MATERIAL FOR THE TASK:
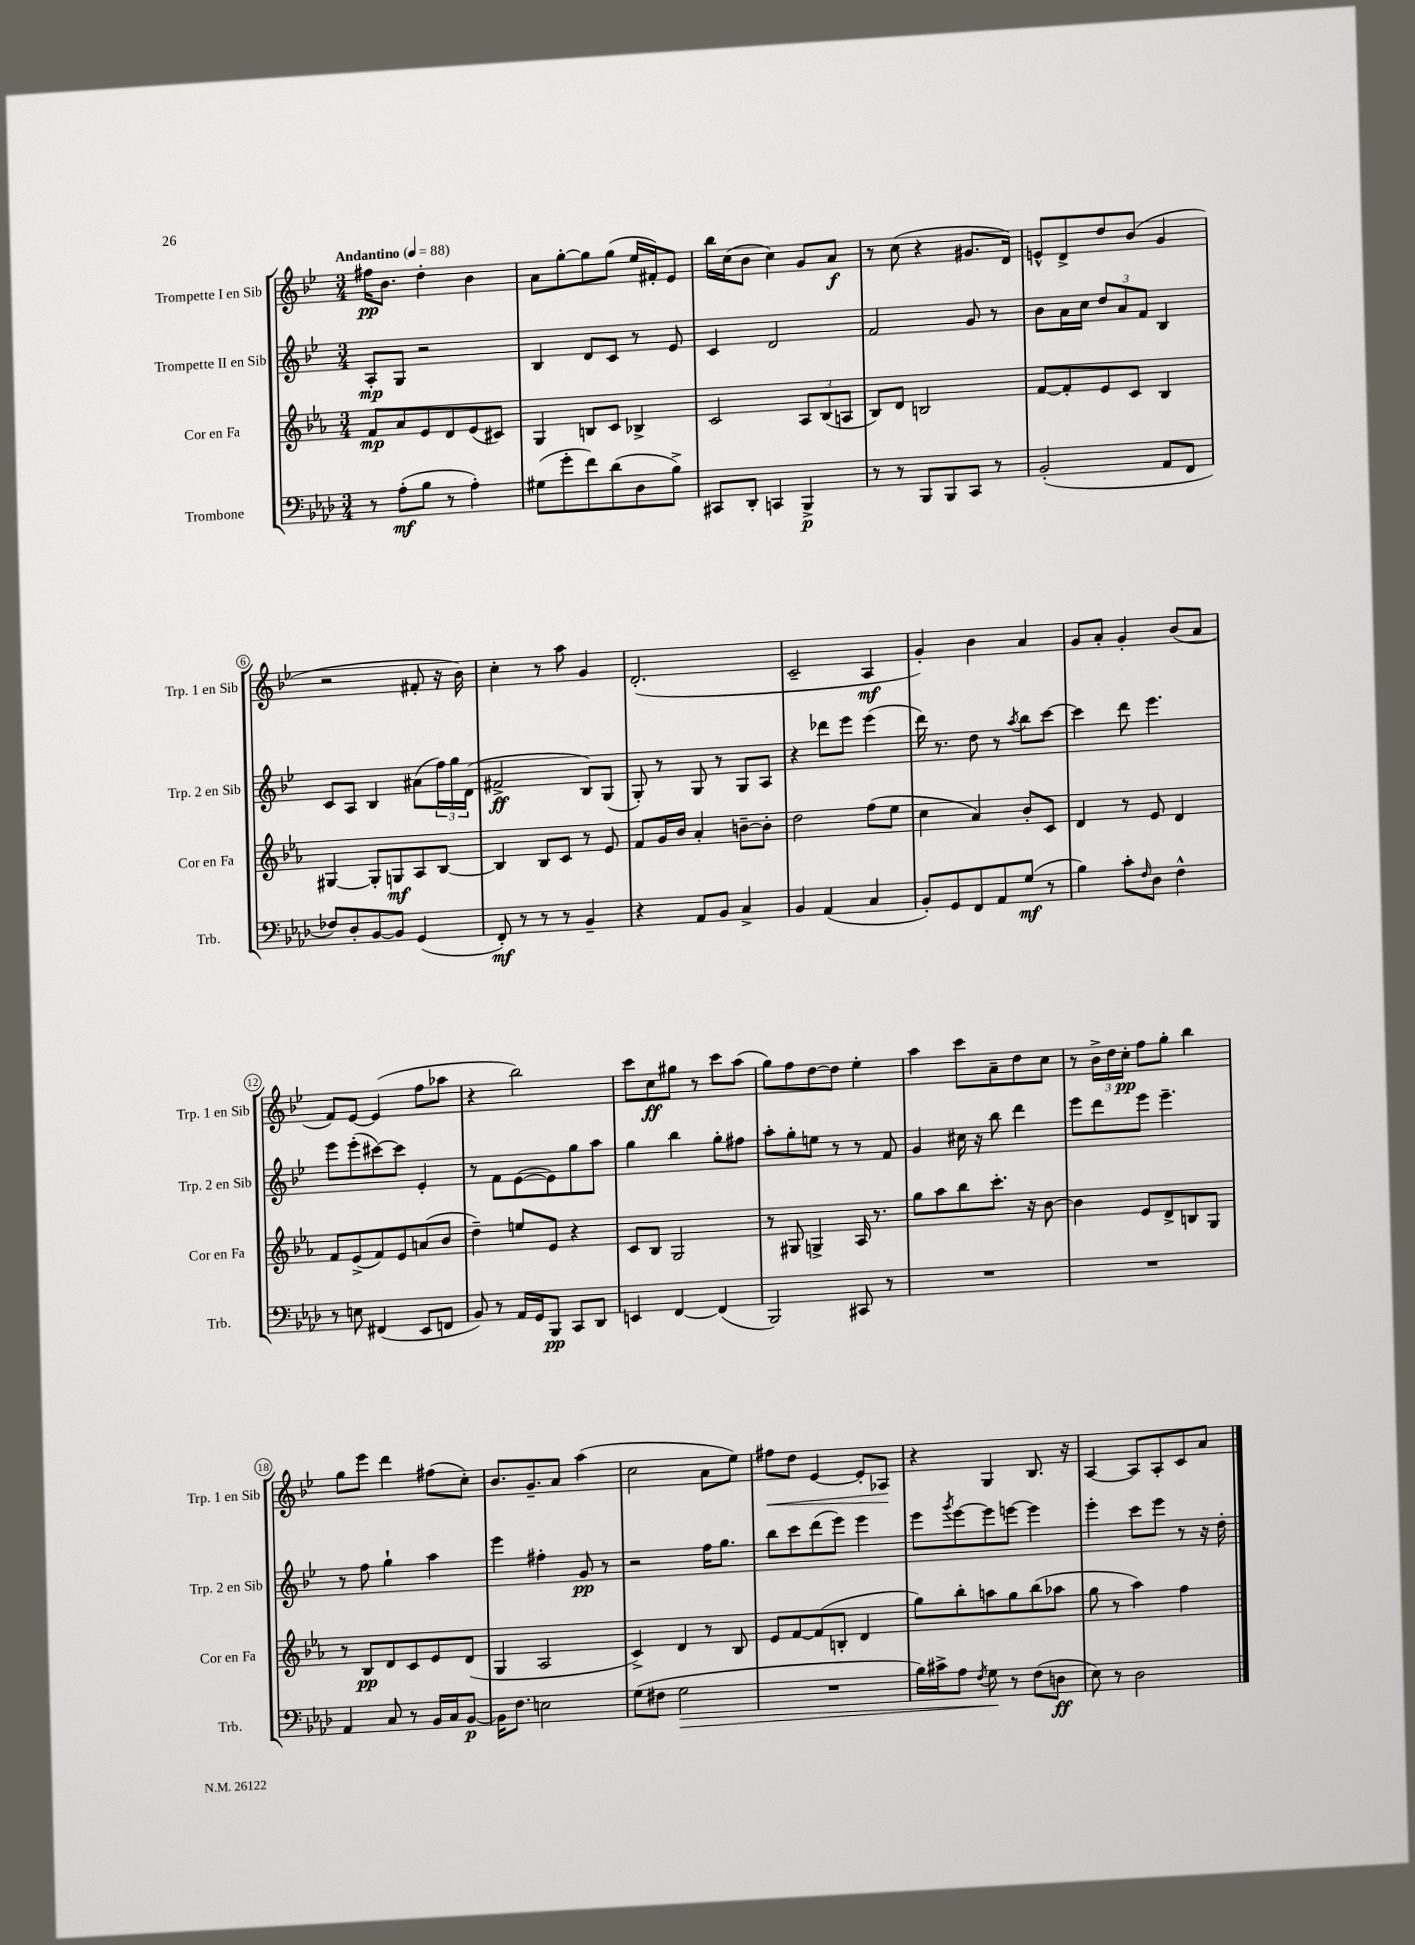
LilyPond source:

<<
\new StaffGroup <<
\new Staff = "s0" \with { instrumentName = "Trompette I en Sib" shortInstrumentName = "Trp. 1 en Sib" } {
    \clef treble \key bes \major \numericTimeSignature \time 3/4 \tempo "Andantino" 4 = 88
    fis''16\pp bes'8. d''4-. bes'4 |
    a'8 g''8~-. g''8 g''8( ees''16 fis'16-.) ees'8 |
    bes''16 c''16( bes'8 c''4) g'8 a'8\f |
    r8 c''8( r4 gis'8. d'16) |
    e'8-^ d'8-> d''8 bes'8( g'4 |
    r2 fis'8-. r16 bes'16) |
    c''4-. r8 a''8 g'4 |
    d'2.-.( |
    c'2-- a4\mf |
    g'4-.) bes'4 a'4 |
    g'8 a'8-. g'4-. bes'8( a'8 |
    f'8) ees'8~ ees'4( f''8 aes''8 |
    r4 bes''2) |
    c'''8 c''8\ff gis''8 r8 c'''8 a''8( |
    g''8) f''8 d''8~ d''8 ees''4-. |
    a''4 c'''8 a'8-- d''8 c''8 |
    r8 \tuplet 3/2 { bes'16-> d''16 c''16-.\pp } f''8 g''8-. bes''4 |
    g''8 ees'''8 d'''4 fis''8( c''8-.) |
    bes'8. g'8.-- a'8 a''4( |
    c''2 a'8 ees''8) |
    fis''8\< d''8 ees'4~ ees'8-. aes8\! |
    r4 g4 bes8. r16 |
    a4~ a8 a8-. c'8 a'8 \bar "|." |
}
\new Staff = "s1" \with { instrumentName = "Trompette II en Sib" shortInstrumentName = "Trp. 2 en Sib" } {
    \clef treble \key bes \major \numericTimeSignature \time 3/4
    a8-.\mp g8 r2 |
    bes4 d'8 c'8 r8 ees'8 |
    c'4 d'2 |
    f'2 g'8 r8 |
    bes'8 a'16 c''16 \tuplet 3/2 { d''8 a'8 f'8 } bes4 |
    c'8 a8 bes4 ais'8( \tuplet 3/2 { f''16) g''16 d'16( } |
    fis'2->\ff bes8) g8( |
    g8-.) r8 g8 r8 g8 a8 |
    r4 des'''8 ees'''8 ees'''4( |
    d'''16) r8. d''8 r8 \acciaccatura { a''8 } bes''8 c'''8~ |
    c'''4 d'''8 ees'''4. |
    ees'''8 ees'''8-.( cis'''8~) cis'''8 ees'4-. |
    r8 f'8 ees'8~( ees'8) g''8 a''8 |
    g''4 bes''4 g''8-. fis''8 |
    a''8-. g''8-. e''8 r8 r8 f'8 |
    g'4 cis''16 r16 bes''8 d'''4 |
    ees'''8 d'''8 ees'''8 ees'''4.-- |
    r8 f''8 g''4-! a''4 |
    ees'''4 fis''4-. g'8\pp r8 |
    r2 f''16 g''8. |
    bes''8 c'''8 d'''8( ees'''8) ees'''4 |
    ees'''8 \acciaccatura { g'''8 } ees'''8~ ees'''8 e'''8~ e'''4 |
    ees'''4-. c'''8 ees'''8 r8 r16 d''16-. \bar "|." |
}
\new Staff = "s2" \with { instrumentName = "Cor en Fa" shortInstrumentName = "Cor en Fa" } {
    \clef treble \key ees \major \numericTimeSignature \time 3/4
    f'8\mp aes'8 ees'8 d'8 ees'8( cis'8) |
    g4 b8 c'8 bes4-> |
    c'2 \tuplet 3/2 { aes8 bes8( a8 } |
    bes8) d'8 b2 |
    f'8~ f'8-. ees'8 c'8 bes4 |
    gis4~ gis8-. g8\mf aes8 bes8~ |
    bes4 bes8 c'8 r8 ees'8 |
    f'8 g'16 bes'16 aes'4-. b'8~-- b'8-. |
    d''2 f''8( ees''8 |
    c''4 aes'4) bes'8-. c'8 |
    d'4 r8 ees'8 d'4 |
    f'8 ees'8->( f'8) ees'8 a'8( bes'8 |
    d''4--) e''8 ees'8 r4 |
    c'8 bes8 g2 |
    r8 gis8 g4-> aes16 r8. |
    g''8 aes''8 bes''8 c'''8.-. r16 bes'8~ |
    bes'4 ees'8 d'8-> b8 g8 |
    r8 bes8\pp d'8 c'8 ees'8 d'8( |
    g4 aes2 |
    c'4->) d'4 r8 bes8 |
    ees'8 f'8~ f'8( b8-. d'4 |
    g''8) bes''8-. a''8 g''8 bes''8( aes''8 |
    g''8 r8 aes''4) f''4 \bar "|." |
}
\new Staff = "s3" \with { instrumentName = "Trombone" shortInstrumentName = "Trb." } {
    \clef bass \key aes \major \numericTimeSignature \time 3/4
    r8 aes8-.\mf( bes8 r8 aes4-.) |
    gis8( g'8-. f'8) des'8( des8 bes8->) |
    cis,8 des,8-. c,4 bes,,4->\p |
    r8 r8 bes,,8 bes,,8 c,8 r8 |
    bes,2-.( aes,8 f,8 |
    fes8) des8-. bes,8~ bes,8 g,4( |
    f,8-.\mf) r8 r8 r8 bes,4-- |
    r4 aes,8 bes,8 c4-> |
    bes,4 aes,4( c4 |
    bes,8-.) g,8 f,8 aes,8 g8\mf( r8 |
    bes4) c'8-. \grace { f16 } des8 f4-^ |
    r8 e8 fis,4( ees,8 f,8 |
    bes,8) r8 aes,16 g,16 bes,,8\pp c,8 des,8 |
    e,4 f,4~ f,4( |
    bes,,2) cis,8 r8 |
    R2. |
    R2. |
    aes,4 c8 r8 bes,16 c16 bes,8~\p |
    bes,16 f8. e2 |
    g8( fis8 g2\> |
    R2. |
    bes16) cis'16-> aes8 \acciaccatura { f8 } g8\! r8 f8( d8\ff |
    ees8) r8 des2 \bar "|." |
}
>>
>>
\layout { \context { \Score \override BarNumber.stencil = #(make-stencil-circler 0.1 0.3 ly:text-interface::print) } }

WRITTEN EXERCISE:
Please state how many lines in the listing above contain the string "shortInstrumentName", matching case exactly. Reply with the number alone.

SOLUTION TO THIS EXERCISE:
4